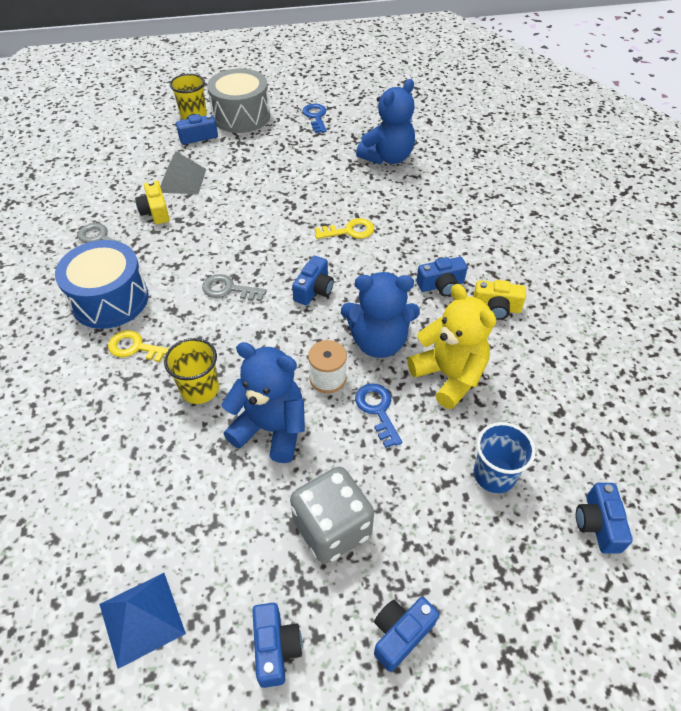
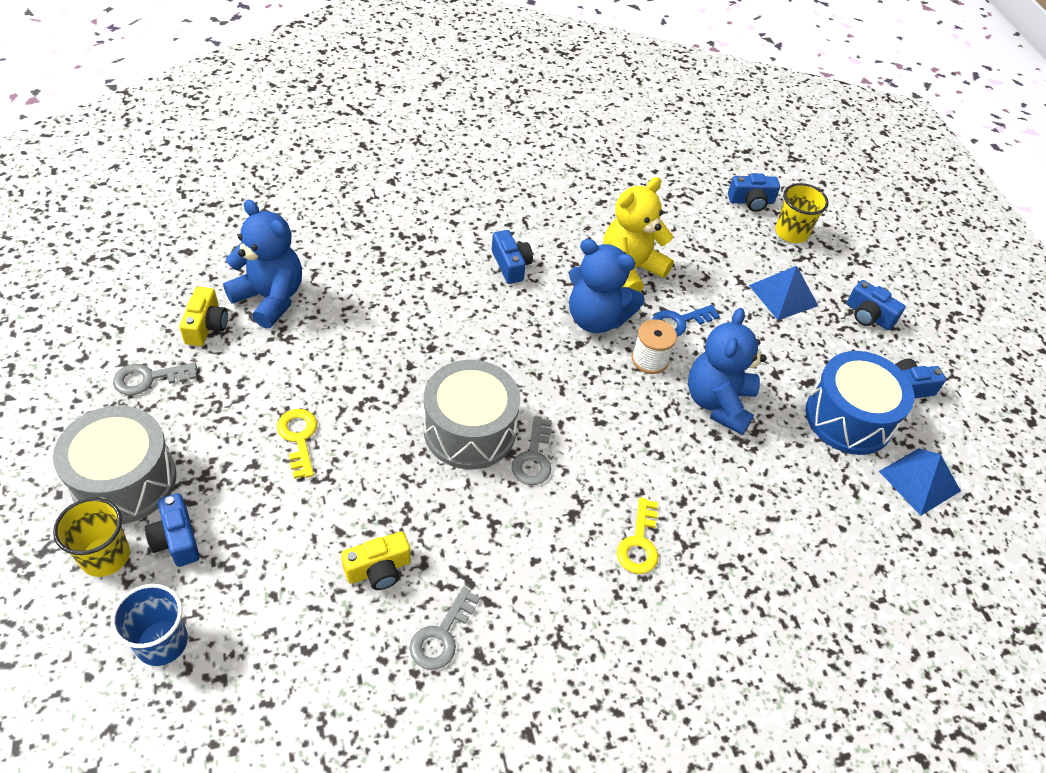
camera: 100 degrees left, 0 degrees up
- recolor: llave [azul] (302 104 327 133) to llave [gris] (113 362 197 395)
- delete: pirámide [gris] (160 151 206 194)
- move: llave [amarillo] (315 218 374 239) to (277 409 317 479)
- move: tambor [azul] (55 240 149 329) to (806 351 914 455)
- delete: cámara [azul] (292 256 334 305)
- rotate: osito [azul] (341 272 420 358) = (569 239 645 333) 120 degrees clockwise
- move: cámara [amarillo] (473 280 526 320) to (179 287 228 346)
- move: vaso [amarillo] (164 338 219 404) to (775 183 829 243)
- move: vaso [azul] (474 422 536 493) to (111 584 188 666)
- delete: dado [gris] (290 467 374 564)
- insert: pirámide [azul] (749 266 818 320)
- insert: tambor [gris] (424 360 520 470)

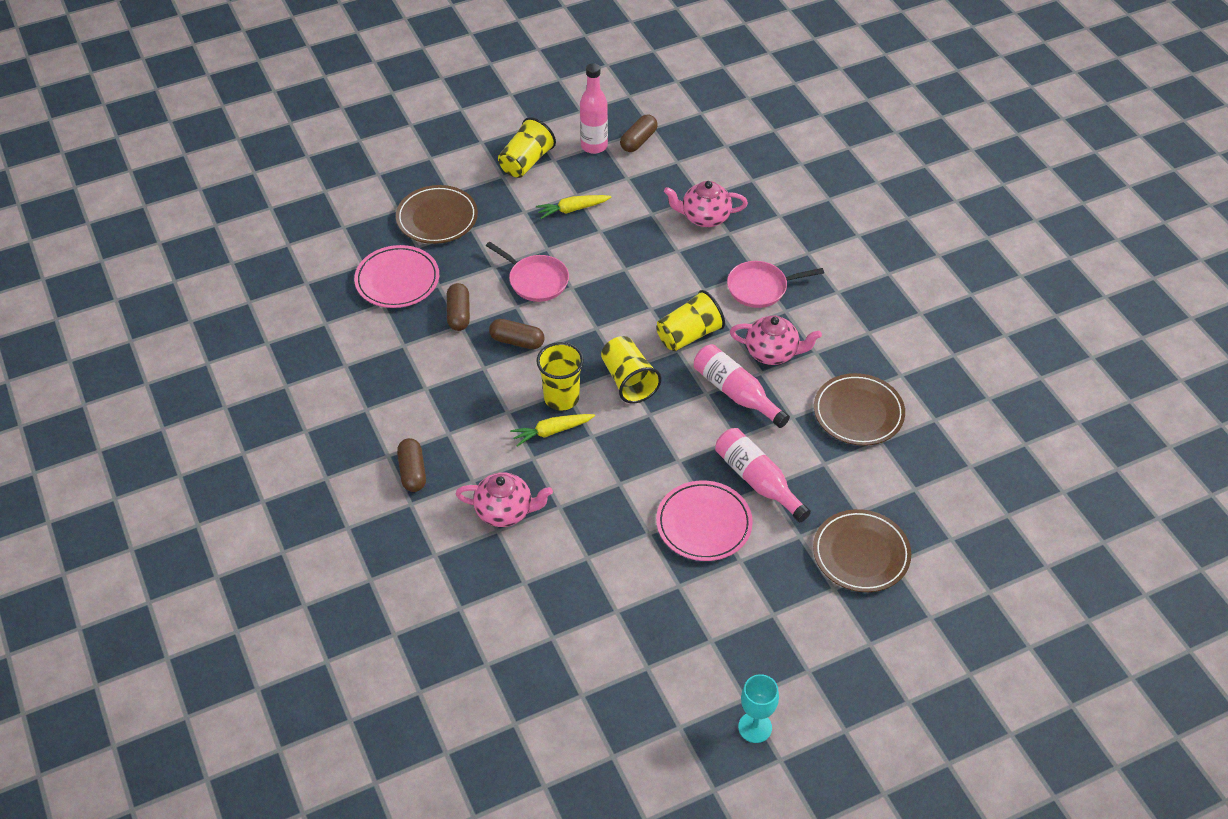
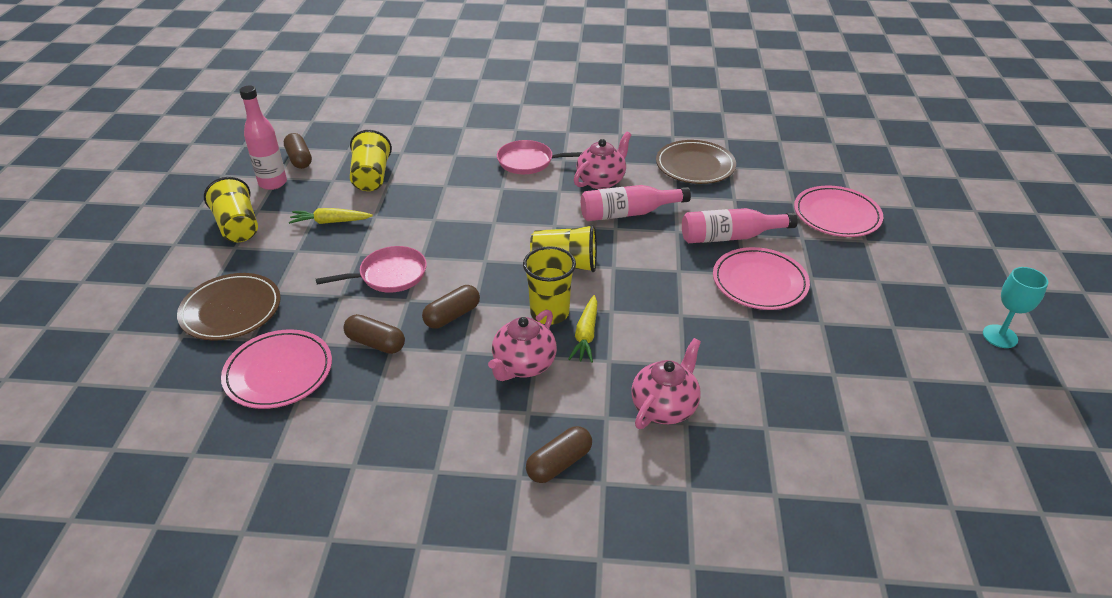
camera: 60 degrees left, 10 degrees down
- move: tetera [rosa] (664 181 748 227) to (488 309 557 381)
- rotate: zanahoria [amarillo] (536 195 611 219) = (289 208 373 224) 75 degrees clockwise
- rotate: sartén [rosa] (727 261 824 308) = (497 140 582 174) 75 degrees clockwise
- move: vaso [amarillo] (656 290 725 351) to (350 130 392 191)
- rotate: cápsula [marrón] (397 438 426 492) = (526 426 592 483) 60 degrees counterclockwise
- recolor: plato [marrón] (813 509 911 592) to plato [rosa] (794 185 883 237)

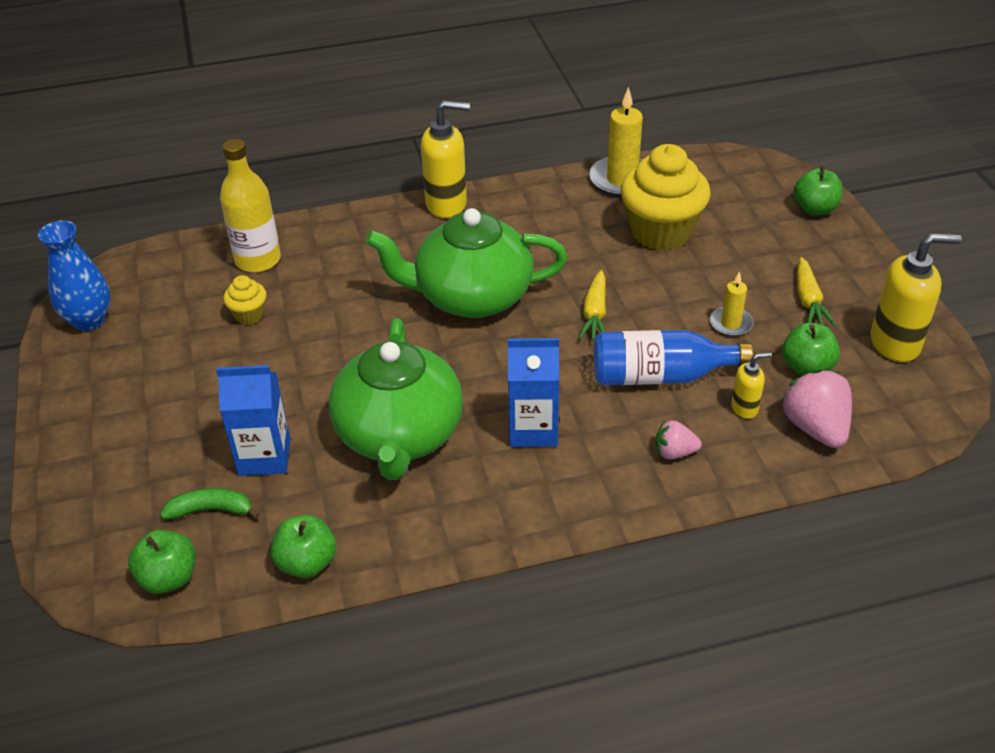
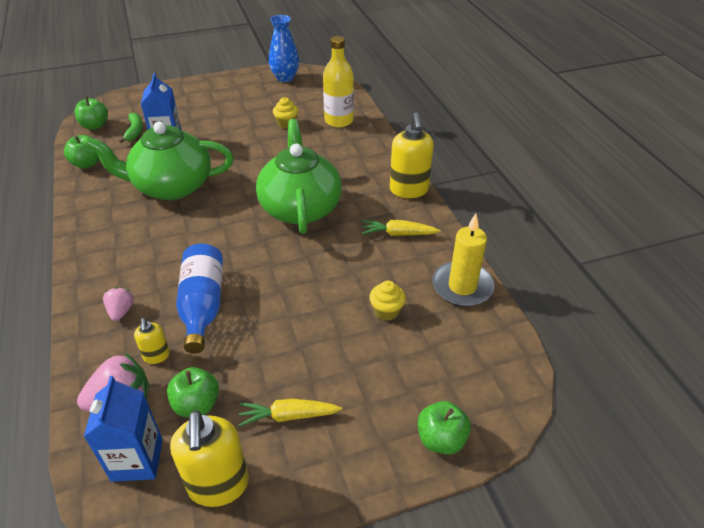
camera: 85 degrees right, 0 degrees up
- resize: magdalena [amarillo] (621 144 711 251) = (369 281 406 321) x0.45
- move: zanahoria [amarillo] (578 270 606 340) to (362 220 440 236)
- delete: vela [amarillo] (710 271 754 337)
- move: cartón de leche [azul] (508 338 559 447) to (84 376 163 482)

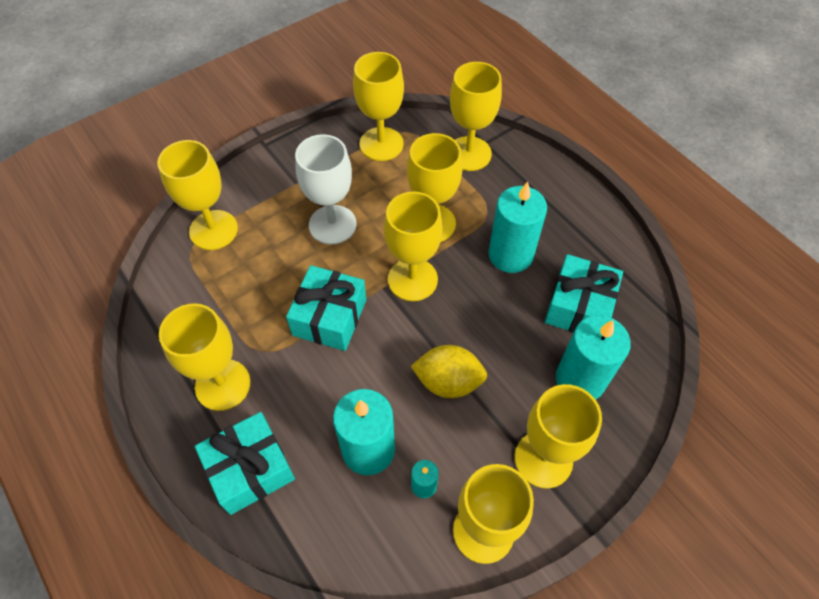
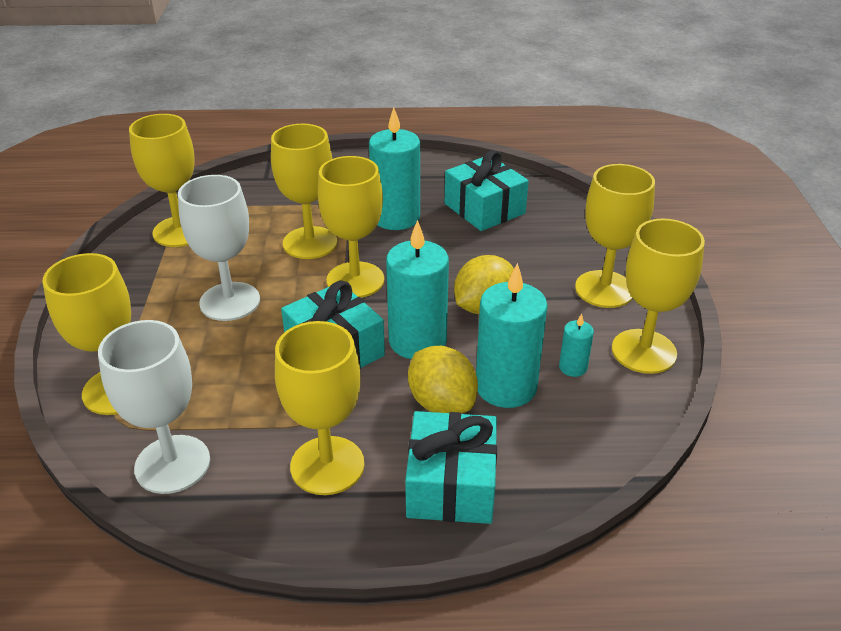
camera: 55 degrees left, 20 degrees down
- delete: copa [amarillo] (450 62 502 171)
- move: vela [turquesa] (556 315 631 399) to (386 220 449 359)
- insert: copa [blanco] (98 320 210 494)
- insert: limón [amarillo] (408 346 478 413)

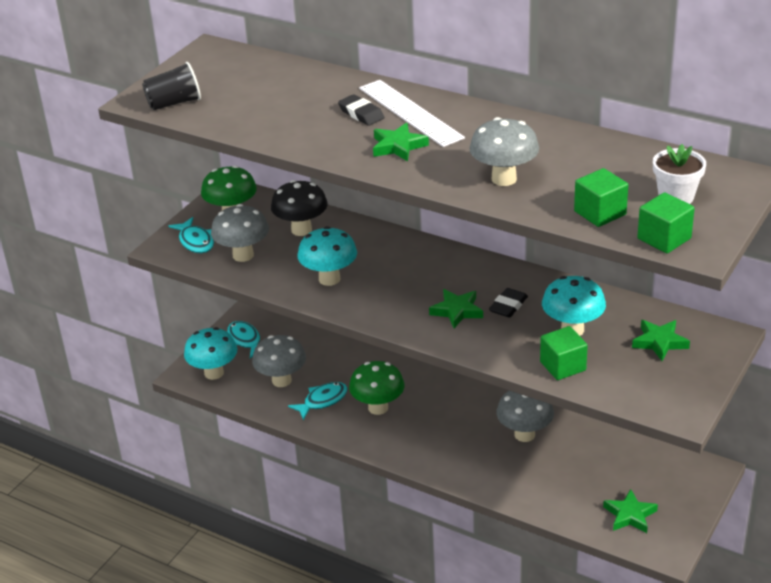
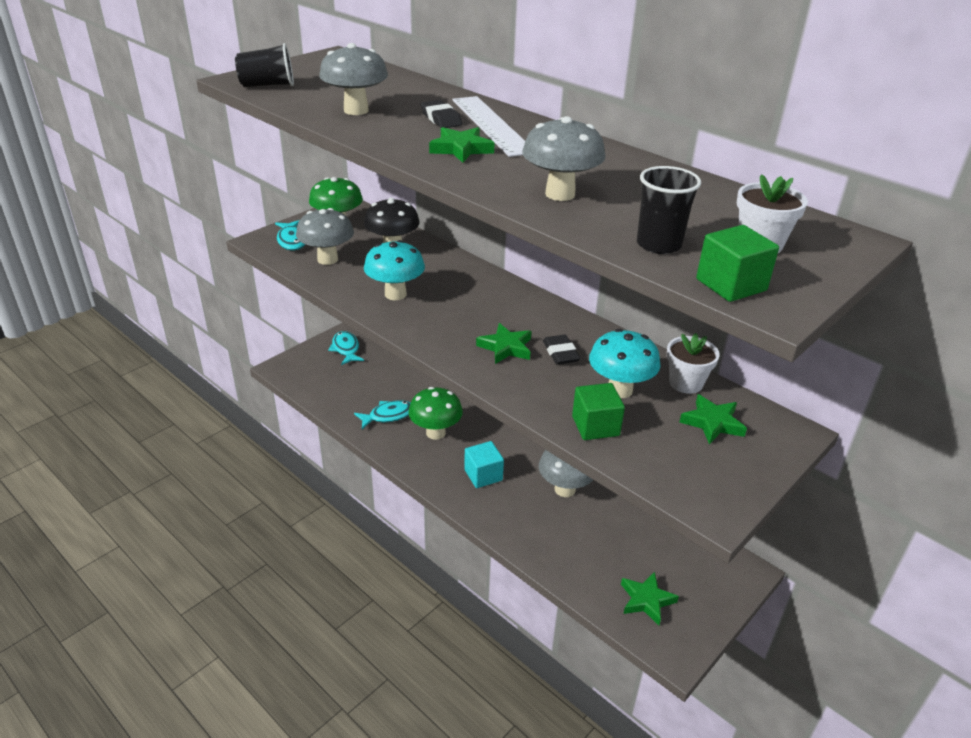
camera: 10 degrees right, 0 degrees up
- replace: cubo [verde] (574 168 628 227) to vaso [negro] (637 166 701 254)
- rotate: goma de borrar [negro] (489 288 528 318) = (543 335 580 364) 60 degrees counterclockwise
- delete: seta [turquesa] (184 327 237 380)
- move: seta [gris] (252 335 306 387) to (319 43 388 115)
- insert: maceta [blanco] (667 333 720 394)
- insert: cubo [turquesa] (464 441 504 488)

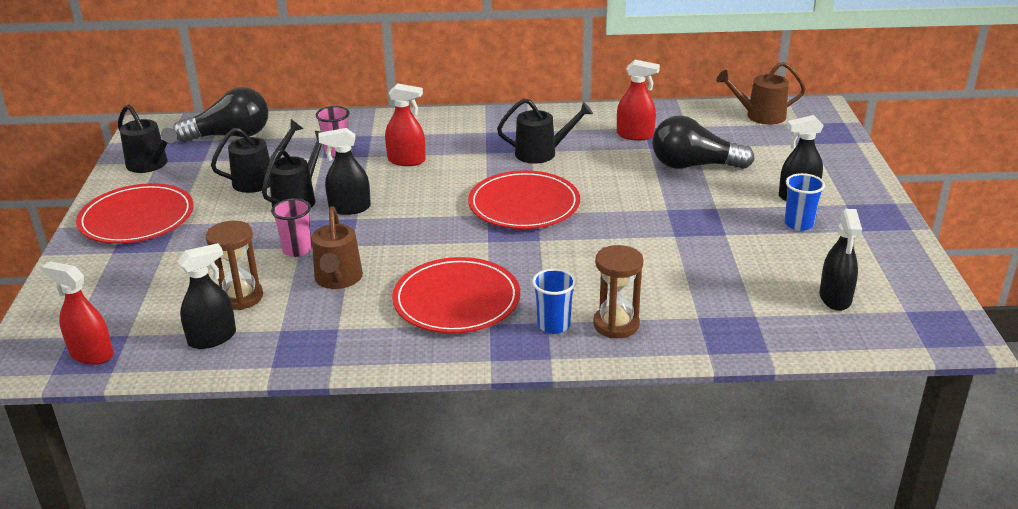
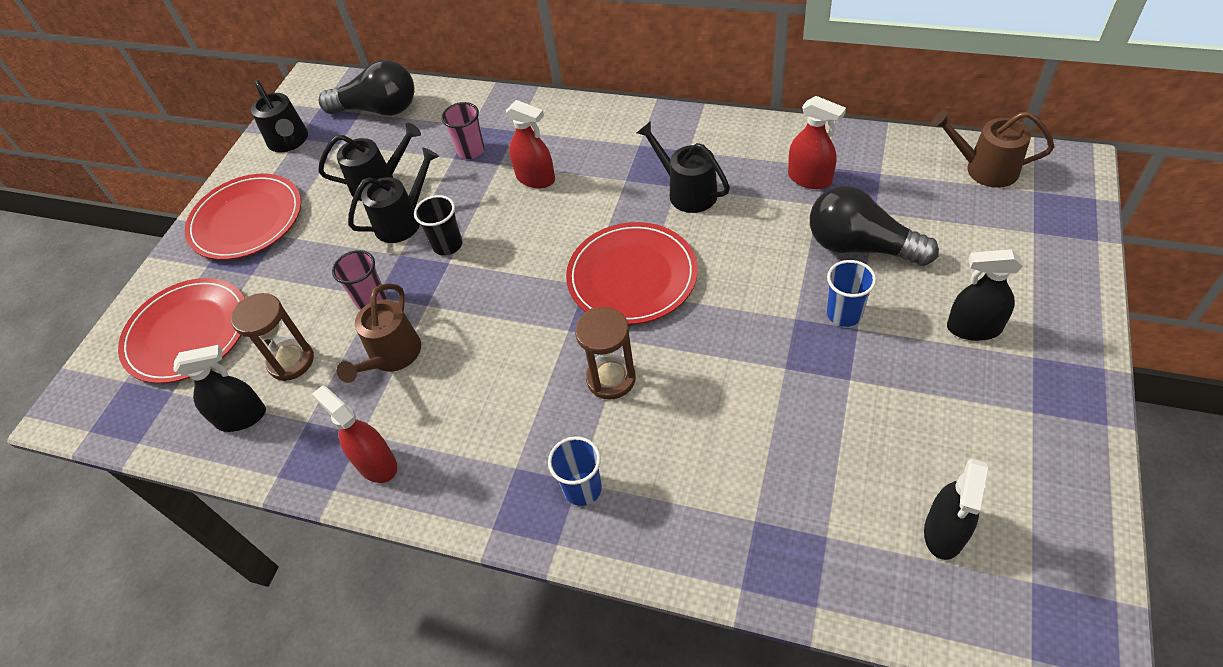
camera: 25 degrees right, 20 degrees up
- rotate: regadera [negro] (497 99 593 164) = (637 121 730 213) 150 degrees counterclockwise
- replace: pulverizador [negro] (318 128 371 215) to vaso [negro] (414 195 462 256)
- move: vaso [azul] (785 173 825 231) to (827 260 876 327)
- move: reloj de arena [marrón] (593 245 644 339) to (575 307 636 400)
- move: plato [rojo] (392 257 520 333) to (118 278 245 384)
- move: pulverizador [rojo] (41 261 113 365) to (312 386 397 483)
────
# WHAT THE TASK REQUIRES
Within the material, how many lines hold "pirámide"? Say only the number.

# SOLUTION FOR THIS PROBLEM
2